(RECORDS FOR THE TASK begins)
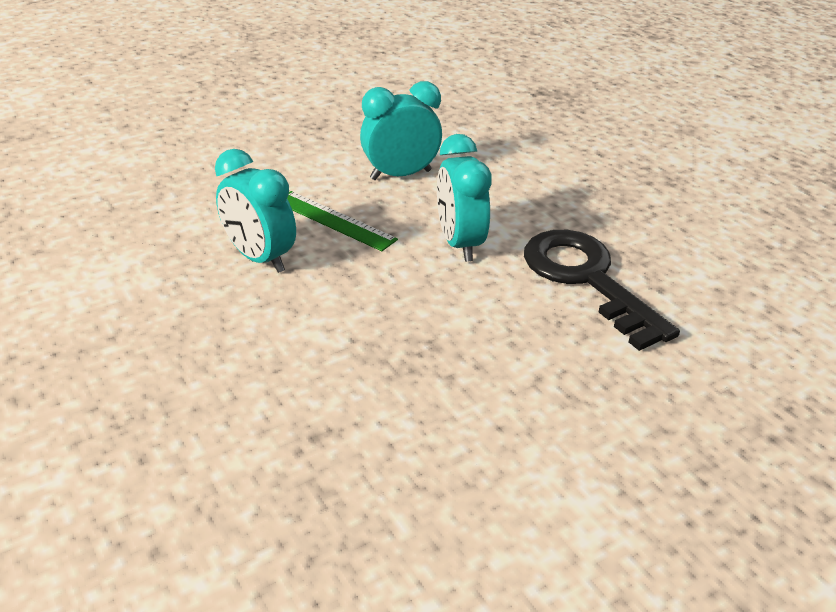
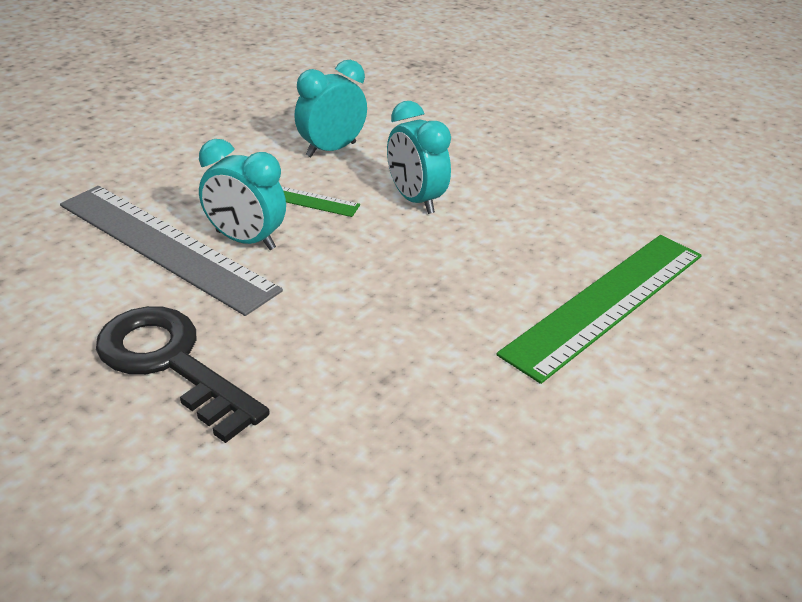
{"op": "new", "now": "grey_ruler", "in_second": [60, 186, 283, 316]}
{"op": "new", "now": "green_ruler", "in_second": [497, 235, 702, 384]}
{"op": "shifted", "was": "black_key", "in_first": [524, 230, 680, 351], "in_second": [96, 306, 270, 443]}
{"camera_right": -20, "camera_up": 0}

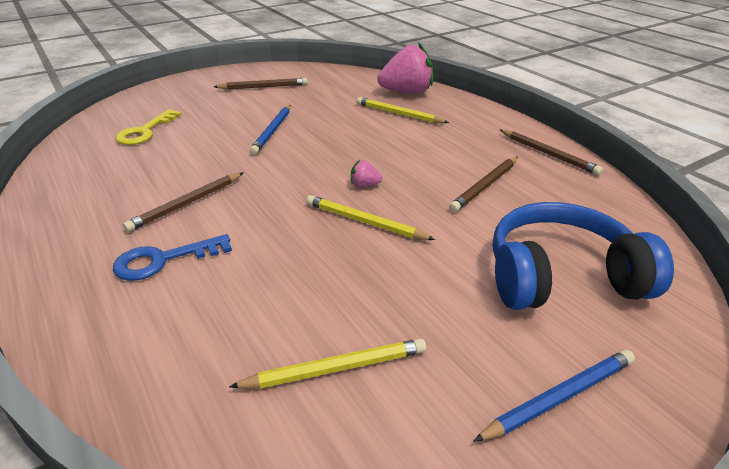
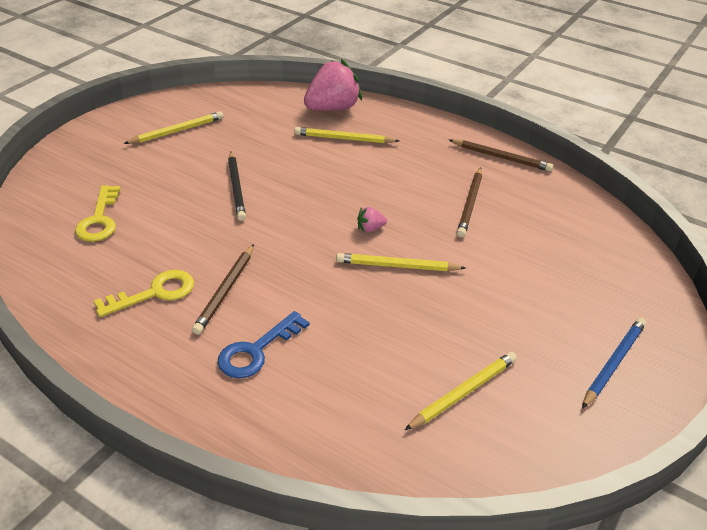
{"op": "gone", "was": "blue_headphones", "in_first": [493, 202, 674, 310]}
{"op": "new", "now": "yellow_key", "in_second": [94, 270, 194, 317]}
{"op": "repainted", "was": "brown_pencil", "now": "yellow_pencil", "in_first": [214, 78, 308, 90], "in_second": [123, 111, 224, 144]}
{"op": "repainted", "was": "blue_pencil", "now": "black_pencil", "in_first": [250, 105, 291, 155], "in_second": [228, 151, 246, 221]}
{"camera_right": -25, "camera_up": 5}

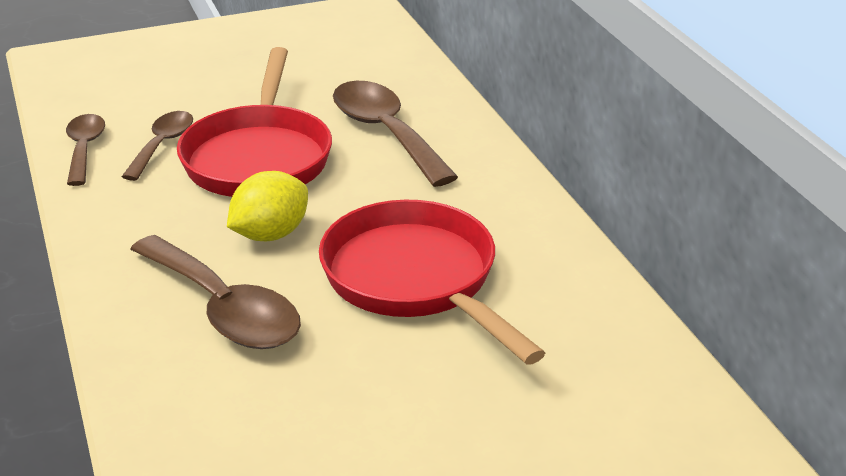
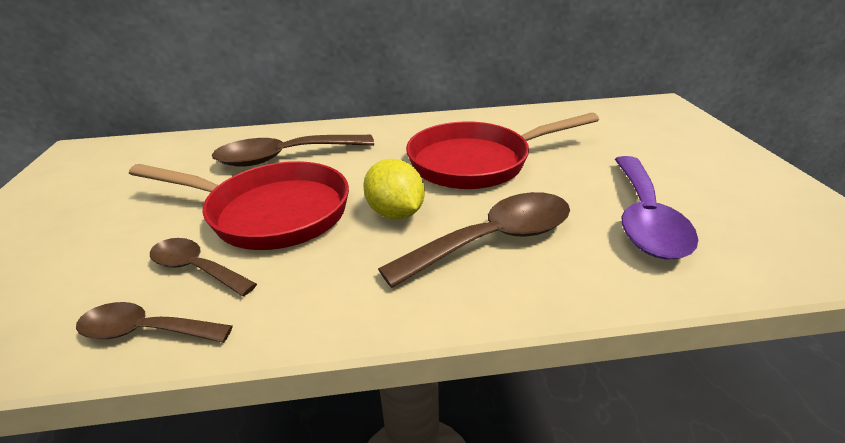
{"op": "new", "now": "purple_spoon", "in_second": [615, 156, 698, 260]}
{"camera_right": -75, "camera_up": 0}

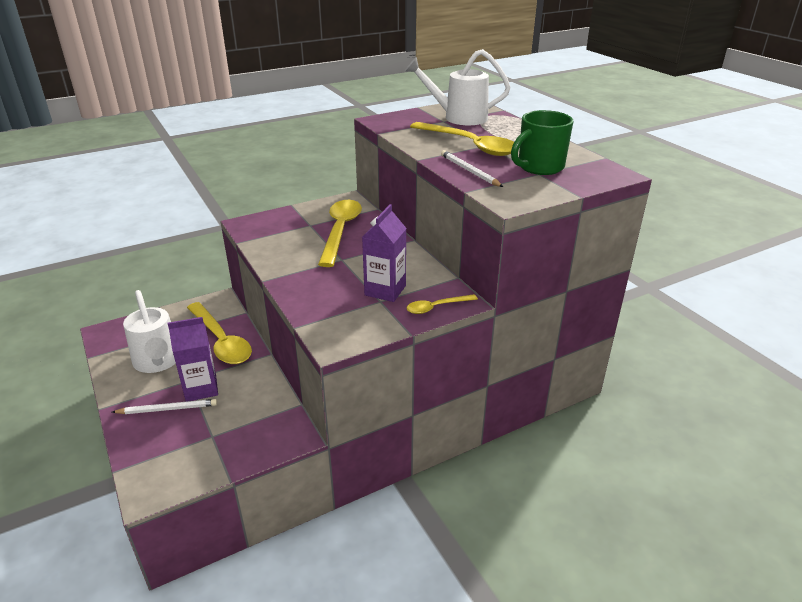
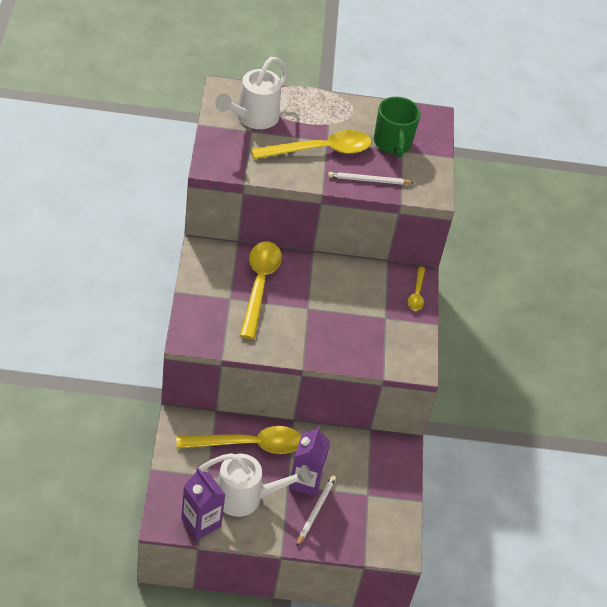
{"op": "shifted", "was": "purple_carton", "in_first": [362, 204, 407, 302], "in_second": [181, 467, 225, 540]}
{"op": "rotated", "was": "yellow_spoon", "in_first": [318, 200, 362, 267], "in_second": [240, 241, 282, 339], "clockwise": 60}
{"camera_right": -65, "camera_up": 15}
(RECORDS FOR THE TASK ends)
*EXERCISE REQUIREMENTS*
Output the records verbatim without pictures.

*SOLUTION TO THE EXERCISE*
{"op": "new", "now": "grey_ruler", "in_second": [60, 186, 283, 316]}
{"op": "new", "now": "green_ruler", "in_second": [497, 235, 702, 384]}
{"op": "shifted", "was": "black_key", "in_first": [524, 230, 680, 351], "in_second": [96, 306, 270, 443]}
{"camera_right": -20, "camera_up": 0}

{"op": "gone", "was": "blue_headphones", "in_first": [493, 202, 674, 310]}
{"op": "new", "now": "yellow_key", "in_second": [94, 270, 194, 317]}
{"op": "repainted", "was": "brown_pencil", "now": "yellow_pencil", "in_first": [214, 78, 308, 90], "in_second": [123, 111, 224, 144]}
{"op": "repainted", "was": "blue_pencil", "now": "black_pencil", "in_first": [250, 105, 291, 155], "in_second": [228, 151, 246, 221]}
{"camera_right": -25, "camera_up": 5}

{"op": "new", "now": "purple_spoon", "in_second": [615, 156, 698, 260]}
{"camera_right": -75, "camera_up": 0}

{"op": "shifted", "was": "purple_carton", "in_first": [362, 204, 407, 302], "in_second": [181, 467, 225, 540]}
{"op": "rotated", "was": "yellow_spoon", "in_first": [318, 200, 362, 267], "in_second": [240, 241, 282, 339], "clockwise": 60}
{"camera_right": -65, "camera_up": 15}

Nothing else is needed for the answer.